*Dataset items*:
'''
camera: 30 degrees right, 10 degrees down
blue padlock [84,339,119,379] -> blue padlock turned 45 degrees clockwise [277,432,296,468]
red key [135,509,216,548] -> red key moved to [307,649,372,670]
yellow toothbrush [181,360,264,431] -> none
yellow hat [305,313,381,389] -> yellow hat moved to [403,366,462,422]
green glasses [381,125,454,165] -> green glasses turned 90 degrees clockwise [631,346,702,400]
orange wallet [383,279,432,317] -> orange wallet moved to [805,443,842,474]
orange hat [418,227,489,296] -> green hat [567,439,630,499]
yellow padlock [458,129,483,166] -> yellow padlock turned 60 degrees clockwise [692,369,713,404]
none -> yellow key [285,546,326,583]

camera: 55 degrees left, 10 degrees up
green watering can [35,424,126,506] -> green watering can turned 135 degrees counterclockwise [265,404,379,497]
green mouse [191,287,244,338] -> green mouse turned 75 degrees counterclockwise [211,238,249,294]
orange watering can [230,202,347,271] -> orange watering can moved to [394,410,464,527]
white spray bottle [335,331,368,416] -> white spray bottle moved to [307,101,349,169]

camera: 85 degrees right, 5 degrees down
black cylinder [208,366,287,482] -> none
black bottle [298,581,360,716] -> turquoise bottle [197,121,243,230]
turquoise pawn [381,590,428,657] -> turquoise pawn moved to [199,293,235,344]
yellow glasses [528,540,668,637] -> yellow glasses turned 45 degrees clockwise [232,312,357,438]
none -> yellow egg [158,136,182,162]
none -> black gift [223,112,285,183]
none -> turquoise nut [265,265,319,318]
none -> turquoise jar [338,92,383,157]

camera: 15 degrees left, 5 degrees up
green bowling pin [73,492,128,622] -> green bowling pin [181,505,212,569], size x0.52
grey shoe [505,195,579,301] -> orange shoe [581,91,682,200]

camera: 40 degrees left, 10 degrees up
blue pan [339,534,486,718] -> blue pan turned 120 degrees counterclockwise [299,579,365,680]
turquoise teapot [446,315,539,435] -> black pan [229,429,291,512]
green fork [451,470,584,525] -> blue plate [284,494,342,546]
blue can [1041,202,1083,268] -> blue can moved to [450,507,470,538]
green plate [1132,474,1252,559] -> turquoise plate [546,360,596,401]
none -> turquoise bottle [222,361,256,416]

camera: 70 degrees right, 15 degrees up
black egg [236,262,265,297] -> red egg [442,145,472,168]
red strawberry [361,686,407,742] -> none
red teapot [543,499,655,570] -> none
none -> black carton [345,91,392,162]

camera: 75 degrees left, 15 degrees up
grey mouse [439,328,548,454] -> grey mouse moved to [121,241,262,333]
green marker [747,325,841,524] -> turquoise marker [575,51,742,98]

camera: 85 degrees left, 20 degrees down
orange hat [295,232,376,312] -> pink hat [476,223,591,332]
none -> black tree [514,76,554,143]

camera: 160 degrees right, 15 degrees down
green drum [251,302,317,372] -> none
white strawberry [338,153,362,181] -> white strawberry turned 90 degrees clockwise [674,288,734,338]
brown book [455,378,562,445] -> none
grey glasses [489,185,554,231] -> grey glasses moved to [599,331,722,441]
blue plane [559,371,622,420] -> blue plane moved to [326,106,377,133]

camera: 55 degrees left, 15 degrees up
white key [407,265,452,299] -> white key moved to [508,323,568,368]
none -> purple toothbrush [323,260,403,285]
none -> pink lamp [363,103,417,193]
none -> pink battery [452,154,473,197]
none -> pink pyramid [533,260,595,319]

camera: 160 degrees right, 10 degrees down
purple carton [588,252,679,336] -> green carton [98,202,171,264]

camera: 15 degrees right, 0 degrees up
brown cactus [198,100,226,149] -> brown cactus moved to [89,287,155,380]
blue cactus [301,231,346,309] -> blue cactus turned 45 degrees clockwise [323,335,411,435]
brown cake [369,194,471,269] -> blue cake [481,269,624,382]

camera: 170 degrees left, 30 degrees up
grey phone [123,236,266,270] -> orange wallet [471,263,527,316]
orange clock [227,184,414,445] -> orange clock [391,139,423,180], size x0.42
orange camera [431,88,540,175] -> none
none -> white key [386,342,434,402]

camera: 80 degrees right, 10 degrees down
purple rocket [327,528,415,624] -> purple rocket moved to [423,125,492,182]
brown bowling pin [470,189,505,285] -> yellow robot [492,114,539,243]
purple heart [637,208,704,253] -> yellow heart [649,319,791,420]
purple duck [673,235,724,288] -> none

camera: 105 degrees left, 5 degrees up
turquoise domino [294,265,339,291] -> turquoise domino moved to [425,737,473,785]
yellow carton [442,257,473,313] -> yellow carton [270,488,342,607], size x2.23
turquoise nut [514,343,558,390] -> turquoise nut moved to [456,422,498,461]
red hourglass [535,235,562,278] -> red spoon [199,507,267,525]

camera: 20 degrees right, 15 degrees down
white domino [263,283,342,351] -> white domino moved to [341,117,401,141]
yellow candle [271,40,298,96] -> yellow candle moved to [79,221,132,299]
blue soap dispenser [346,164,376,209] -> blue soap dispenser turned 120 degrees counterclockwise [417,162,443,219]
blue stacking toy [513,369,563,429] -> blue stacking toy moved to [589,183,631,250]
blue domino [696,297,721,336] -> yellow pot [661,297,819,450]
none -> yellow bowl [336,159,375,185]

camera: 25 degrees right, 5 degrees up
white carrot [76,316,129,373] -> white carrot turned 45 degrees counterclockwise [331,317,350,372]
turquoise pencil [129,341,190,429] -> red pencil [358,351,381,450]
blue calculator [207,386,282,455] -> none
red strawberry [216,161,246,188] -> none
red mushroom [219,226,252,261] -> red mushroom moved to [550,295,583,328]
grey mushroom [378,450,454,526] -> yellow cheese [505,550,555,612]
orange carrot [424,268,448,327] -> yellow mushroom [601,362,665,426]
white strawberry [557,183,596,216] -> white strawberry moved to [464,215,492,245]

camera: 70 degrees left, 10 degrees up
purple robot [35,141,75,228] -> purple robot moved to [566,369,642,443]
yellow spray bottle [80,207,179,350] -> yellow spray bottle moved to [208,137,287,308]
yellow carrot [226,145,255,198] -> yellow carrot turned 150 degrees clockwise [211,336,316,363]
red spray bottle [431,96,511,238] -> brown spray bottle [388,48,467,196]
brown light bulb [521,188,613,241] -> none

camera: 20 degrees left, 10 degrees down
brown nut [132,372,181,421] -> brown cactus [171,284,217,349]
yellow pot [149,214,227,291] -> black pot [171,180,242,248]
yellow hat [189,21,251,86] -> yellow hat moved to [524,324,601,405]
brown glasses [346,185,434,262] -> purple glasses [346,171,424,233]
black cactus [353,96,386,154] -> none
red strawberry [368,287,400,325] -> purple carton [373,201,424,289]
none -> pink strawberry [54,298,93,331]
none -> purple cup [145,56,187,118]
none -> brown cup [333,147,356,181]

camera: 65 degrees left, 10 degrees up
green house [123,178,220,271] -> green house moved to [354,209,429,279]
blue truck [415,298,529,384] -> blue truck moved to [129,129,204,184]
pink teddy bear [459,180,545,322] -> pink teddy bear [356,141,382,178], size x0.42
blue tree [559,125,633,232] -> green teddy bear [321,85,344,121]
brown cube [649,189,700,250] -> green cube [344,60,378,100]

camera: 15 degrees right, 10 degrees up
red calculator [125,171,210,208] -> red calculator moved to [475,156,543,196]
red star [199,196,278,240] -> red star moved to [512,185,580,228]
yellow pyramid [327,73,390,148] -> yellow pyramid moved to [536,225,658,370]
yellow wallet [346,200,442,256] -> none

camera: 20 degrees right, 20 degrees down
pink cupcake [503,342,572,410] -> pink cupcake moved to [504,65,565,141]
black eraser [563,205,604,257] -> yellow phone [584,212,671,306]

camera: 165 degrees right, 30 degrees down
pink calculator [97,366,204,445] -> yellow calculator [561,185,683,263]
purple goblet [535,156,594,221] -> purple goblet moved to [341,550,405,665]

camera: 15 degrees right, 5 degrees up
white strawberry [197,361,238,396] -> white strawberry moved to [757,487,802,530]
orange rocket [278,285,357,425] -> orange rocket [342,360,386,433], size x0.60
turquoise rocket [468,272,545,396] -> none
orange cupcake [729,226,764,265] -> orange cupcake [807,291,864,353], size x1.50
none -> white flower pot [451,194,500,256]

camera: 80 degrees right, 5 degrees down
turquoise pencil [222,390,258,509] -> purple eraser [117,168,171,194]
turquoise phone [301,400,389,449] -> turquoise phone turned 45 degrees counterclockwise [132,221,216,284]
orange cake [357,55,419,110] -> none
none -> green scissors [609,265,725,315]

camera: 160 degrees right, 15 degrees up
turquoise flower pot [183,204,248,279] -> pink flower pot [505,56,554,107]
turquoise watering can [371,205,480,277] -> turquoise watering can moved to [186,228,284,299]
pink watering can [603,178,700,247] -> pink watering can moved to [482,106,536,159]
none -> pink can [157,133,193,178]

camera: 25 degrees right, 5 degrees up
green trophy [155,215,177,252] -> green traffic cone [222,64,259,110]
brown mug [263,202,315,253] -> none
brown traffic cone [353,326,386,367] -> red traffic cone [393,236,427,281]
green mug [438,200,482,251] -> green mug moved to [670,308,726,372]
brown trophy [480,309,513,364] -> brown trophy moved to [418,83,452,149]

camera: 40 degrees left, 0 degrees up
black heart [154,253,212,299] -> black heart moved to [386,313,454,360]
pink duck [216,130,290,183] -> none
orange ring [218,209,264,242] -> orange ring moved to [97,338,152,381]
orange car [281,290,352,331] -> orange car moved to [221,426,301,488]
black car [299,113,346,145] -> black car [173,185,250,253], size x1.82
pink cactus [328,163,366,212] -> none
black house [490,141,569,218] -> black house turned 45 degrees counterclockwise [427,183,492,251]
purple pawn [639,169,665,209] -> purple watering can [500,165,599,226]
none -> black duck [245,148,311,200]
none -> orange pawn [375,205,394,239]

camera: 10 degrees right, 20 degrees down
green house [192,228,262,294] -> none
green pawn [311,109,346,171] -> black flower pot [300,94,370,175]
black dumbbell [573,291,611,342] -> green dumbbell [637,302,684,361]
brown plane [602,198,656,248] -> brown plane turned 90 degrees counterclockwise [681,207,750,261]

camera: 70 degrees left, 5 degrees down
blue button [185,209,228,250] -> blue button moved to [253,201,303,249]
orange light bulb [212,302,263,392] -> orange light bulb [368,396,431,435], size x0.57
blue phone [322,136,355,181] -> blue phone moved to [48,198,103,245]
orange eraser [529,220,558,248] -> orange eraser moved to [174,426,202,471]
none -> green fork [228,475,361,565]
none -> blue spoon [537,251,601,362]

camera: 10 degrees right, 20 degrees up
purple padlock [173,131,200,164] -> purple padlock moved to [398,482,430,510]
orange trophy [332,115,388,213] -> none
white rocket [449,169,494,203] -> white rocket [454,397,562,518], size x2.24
'''
*EXERCISE BRIEF*: Using only the entries above, output the line with "turquoise flower pot", the line with "black heart [154,253,212,299]", and all lines between them, exactly as they stand.

*REPLY*:
turquoise flower pot [183,204,248,279] -> pink flower pot [505,56,554,107]
turquoise watering can [371,205,480,277] -> turquoise watering can moved to [186,228,284,299]
pink watering can [603,178,700,247] -> pink watering can moved to [482,106,536,159]
none -> pink can [157,133,193,178]

camera: 25 degrees right, 5 degrees up
green trophy [155,215,177,252] -> green traffic cone [222,64,259,110]
brown mug [263,202,315,253] -> none
brown traffic cone [353,326,386,367] -> red traffic cone [393,236,427,281]
green mug [438,200,482,251] -> green mug moved to [670,308,726,372]
brown trophy [480,309,513,364] -> brown trophy moved to [418,83,452,149]

camera: 40 degrees left, 0 degrees up
black heart [154,253,212,299] -> black heart moved to [386,313,454,360]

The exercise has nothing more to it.